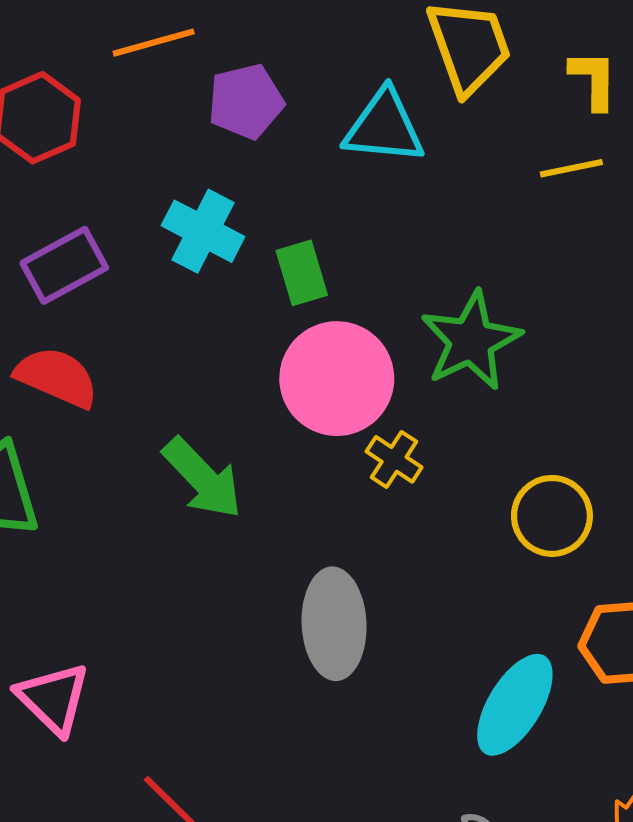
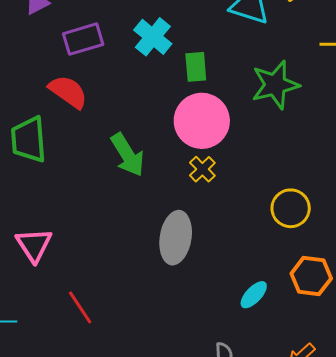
green star: (471, 341) -> (275, 85), moved
yellow cross: (394, 459) -> (202, 169), moved
cyan ellipse: (515, 705) -> (254, 295), size x0.6

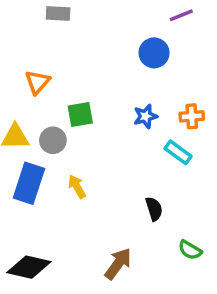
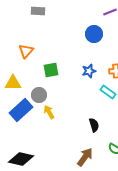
gray circle: (53, 140) -> (39, 95), moved
blue rectangle: (29, 183) -> (21, 110), turned 30
brown arrow: (118, 264) -> (85, 157), moved

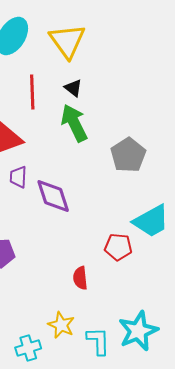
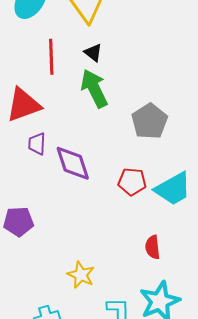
red pentagon: (118, 247) -> (132, 182), moved
red semicircle: (80, 278) -> (153, 247), moved
yellow star: (61, 325) -> (81, 275), moved

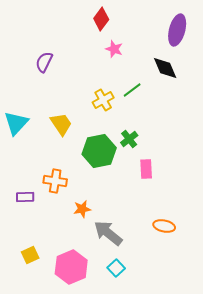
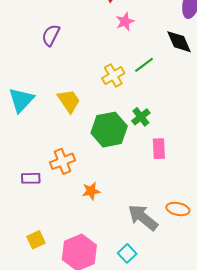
pink star: (114, 49) -> (125, 22), turned 30
orange cross: (55, 181) -> (62, 161), turned -30
gray arrow: (108, 233) -> (143, 217), moved

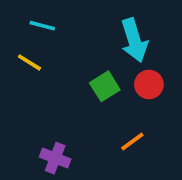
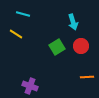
cyan arrow: (134, 40) -> (73, 22), size x0.7
orange line: (132, 141) -> (87, 77), moved, turned 32

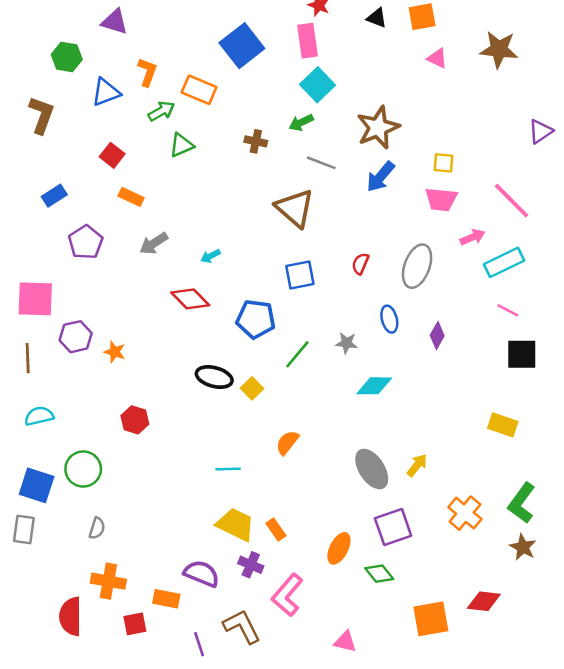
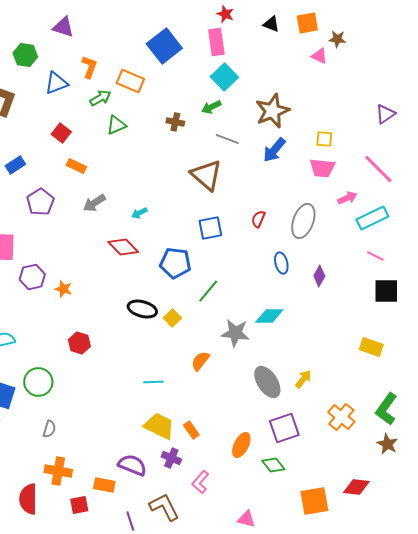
brown star: (499, 49) -> (337, 39), moved, size x0.6
purple triangle: (541, 131) -> (385, 114), moved
gray star: (346, 343) -> (235, 333), moved, size x1.6
pink L-shape: (287, 595) -> (200, 482), size x0.7

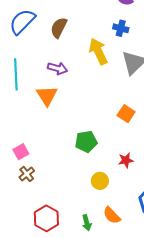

+++++

Directions -
Set down again, exactly, every line above from the one with "red pentagon: (118, 247) -> (132, 182), moved" down to the one with "gray arrow: (108, 233) -> (143, 217), moved", both ends included. No pictures, and nothing else.

Result -
red pentagon: (118, 247) -> (132, 182), moved
red semicircle: (80, 278) -> (153, 247), moved
yellow star: (61, 325) -> (81, 275), moved

pink star: (114, 49) -> (125, 22), turned 30
orange cross: (55, 181) -> (62, 161), turned -30
gray arrow: (108, 233) -> (143, 217), moved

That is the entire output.